PROBLEM TO WORK ON >> Give back only the lines in the records below from the one with "U1 pin SW: SIG12 -> SIG26" to the one with "J3 pin 1: GND -> N_13", both inclusive, word for word.
== Segment start ==
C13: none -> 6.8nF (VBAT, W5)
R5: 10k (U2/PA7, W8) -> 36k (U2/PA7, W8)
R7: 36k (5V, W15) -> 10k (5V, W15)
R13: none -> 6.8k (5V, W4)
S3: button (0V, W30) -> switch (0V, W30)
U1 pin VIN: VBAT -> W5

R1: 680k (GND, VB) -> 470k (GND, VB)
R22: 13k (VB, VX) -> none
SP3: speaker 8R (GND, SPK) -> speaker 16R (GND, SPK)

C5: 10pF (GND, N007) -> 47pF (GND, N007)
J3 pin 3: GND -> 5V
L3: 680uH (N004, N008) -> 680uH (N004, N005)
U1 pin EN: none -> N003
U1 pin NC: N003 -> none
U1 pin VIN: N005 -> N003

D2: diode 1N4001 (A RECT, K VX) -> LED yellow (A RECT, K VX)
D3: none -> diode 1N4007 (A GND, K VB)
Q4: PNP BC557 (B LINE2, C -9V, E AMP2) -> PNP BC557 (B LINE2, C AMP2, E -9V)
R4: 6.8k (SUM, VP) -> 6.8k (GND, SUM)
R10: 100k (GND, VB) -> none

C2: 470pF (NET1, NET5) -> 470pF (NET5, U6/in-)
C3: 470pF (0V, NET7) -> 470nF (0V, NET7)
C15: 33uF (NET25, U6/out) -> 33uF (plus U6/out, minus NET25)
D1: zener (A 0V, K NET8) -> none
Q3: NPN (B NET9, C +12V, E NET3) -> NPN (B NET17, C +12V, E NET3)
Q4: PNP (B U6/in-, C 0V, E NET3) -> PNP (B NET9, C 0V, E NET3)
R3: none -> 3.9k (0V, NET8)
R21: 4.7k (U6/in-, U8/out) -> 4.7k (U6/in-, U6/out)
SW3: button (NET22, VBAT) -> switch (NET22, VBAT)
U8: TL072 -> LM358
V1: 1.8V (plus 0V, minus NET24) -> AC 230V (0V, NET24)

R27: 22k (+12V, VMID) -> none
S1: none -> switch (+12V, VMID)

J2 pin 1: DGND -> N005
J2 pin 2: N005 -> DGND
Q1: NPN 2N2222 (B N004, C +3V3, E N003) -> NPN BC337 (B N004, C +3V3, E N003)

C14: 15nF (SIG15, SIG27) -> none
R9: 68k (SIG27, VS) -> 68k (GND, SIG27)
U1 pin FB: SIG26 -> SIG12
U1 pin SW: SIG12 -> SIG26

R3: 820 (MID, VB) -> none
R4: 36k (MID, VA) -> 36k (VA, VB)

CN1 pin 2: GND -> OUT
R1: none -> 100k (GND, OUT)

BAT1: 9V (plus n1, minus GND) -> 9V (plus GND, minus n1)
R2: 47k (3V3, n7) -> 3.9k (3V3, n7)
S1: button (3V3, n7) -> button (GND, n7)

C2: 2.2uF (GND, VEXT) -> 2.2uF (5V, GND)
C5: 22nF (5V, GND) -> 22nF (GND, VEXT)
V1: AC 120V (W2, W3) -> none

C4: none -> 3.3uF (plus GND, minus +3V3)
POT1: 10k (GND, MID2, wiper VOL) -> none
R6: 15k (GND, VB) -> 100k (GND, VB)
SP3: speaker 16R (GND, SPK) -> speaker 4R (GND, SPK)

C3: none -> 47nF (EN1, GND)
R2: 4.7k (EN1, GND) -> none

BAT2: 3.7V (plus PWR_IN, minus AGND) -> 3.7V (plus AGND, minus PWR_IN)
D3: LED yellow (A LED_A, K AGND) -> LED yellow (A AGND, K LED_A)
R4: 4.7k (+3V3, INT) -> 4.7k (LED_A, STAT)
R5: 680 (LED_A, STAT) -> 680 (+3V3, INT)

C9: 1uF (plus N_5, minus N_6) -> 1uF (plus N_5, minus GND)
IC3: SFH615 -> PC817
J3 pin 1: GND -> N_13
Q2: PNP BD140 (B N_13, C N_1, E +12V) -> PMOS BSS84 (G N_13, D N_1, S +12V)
== Segment end ==
TASK OUTPUT >>
U1 pin SW: SIG12 -> SIG26

R3: 820 (MID, VB) -> none
R4: 36k (MID, VA) -> 36k (VA, VB)

CN1 pin 2: GND -> OUT
R1: none -> 100k (GND, OUT)

BAT1: 9V (plus n1, minus GND) -> 9V (plus GND, minus n1)
R2: 47k (3V3, n7) -> 3.9k (3V3, n7)
S1: button (3V3, n7) -> button (GND, n7)

C2: 2.2uF (GND, VEXT) -> 2.2uF (5V, GND)
C5: 22nF (5V, GND) -> 22nF (GND, VEXT)
V1: AC 120V (W2, W3) -> none

C4: none -> 3.3uF (plus GND, minus +3V3)
POT1: 10k (GND, MID2, wiper VOL) -> none
R6: 15k (GND, VB) -> 100k (GND, VB)
SP3: speaker 16R (GND, SPK) -> speaker 4R (GND, SPK)

C3: none -> 47nF (EN1, GND)
R2: 4.7k (EN1, GND) -> none

BAT2: 3.7V (plus PWR_IN, minus AGND) -> 3.7V (plus AGND, minus PWR_IN)
D3: LED yellow (A LED_A, K AGND) -> LED yellow (A AGND, K LED_A)
R4: 4.7k (+3V3, INT) -> 4.7k (LED_A, STAT)
R5: 680 (LED_A, STAT) -> 680 (+3V3, INT)

C9: 1uF (plus N_5, minus N_6) -> 1uF (plus N_5, minus GND)
IC3: SFH615 -> PC817
J3 pin 1: GND -> N_13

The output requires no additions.